### What needs to be done
Render the lines below as a Markdown table with two columns, Row and Line, giving each line its own numbered row and skipping any blank lines. Leave the pictures out of the table.

### Source records
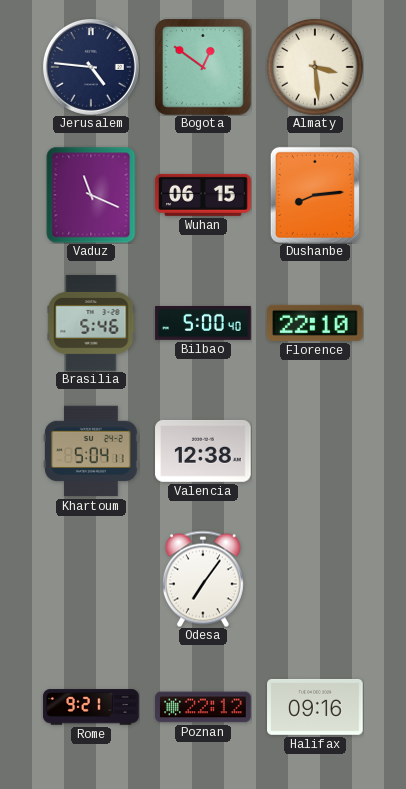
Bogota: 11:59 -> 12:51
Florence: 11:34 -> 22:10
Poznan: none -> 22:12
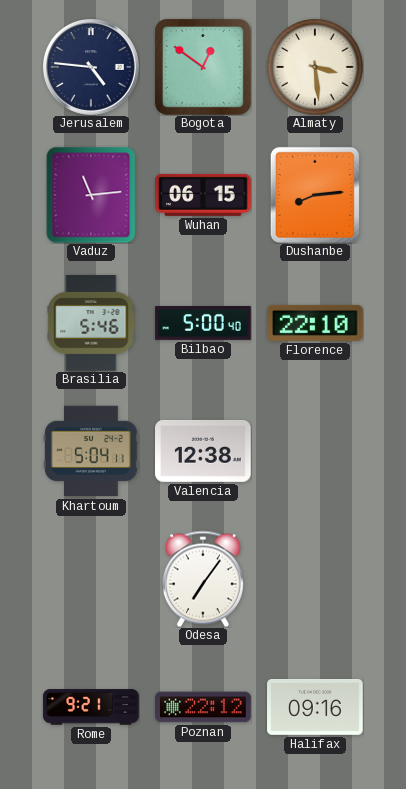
Vaduz: 11:19 -> 11:14
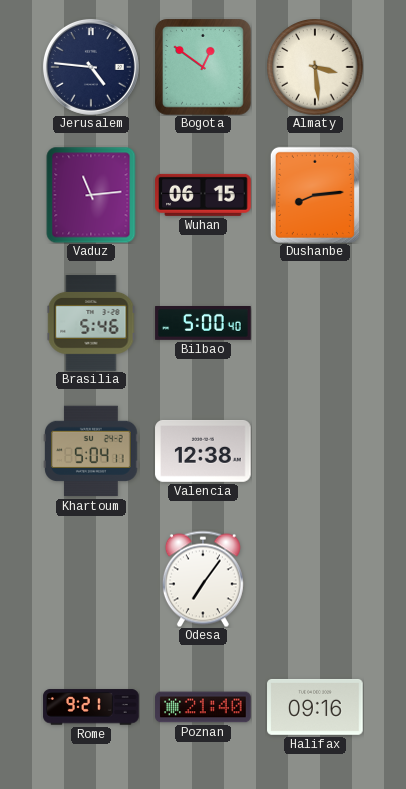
Florence: 22:10 -> none
Poznan: 22:12 -> 21:40
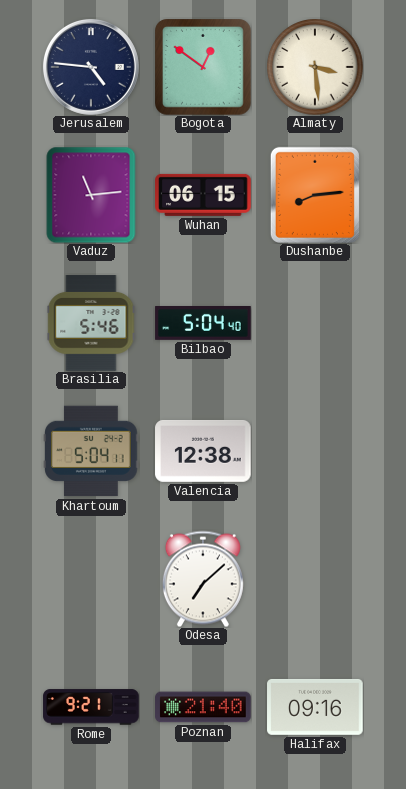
Bilbao: 5:00 -> 5:04
Odesa: 7:06 -> 7:08
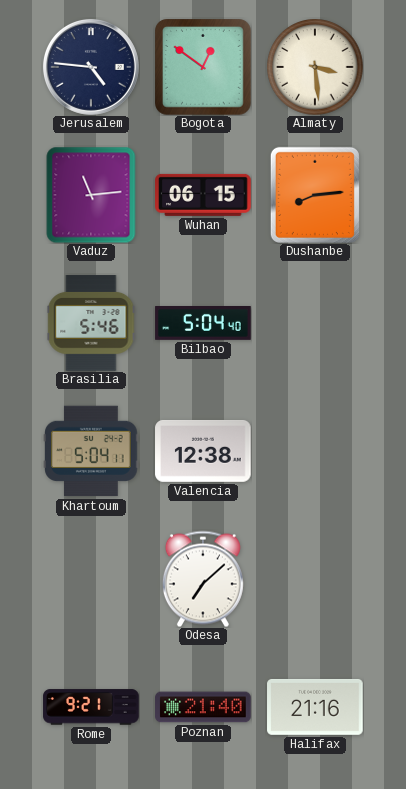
Halifax: 09:16 -> 21:16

### Solved exercise
| Row | Line |
|---|---|
| 1 | Bogota: 11:59 -> 12:51 |
| 2 | Florence: 11:34 -> 22:10 |
| 3 | Poznan: none -> 22:12 |
| 4 | Vaduz: 11:19 -> 11:14 |
| 5 | Florence: 22:10 -> none |
| 6 | Poznan: 22:12 -> 21:40 |
| 7 | Bilbao: 5:00 -> 5:04 |
| 8 | Odesa: 7:06 -> 7:08 |
| 9 | Halifax: 09:16 -> 21:16 |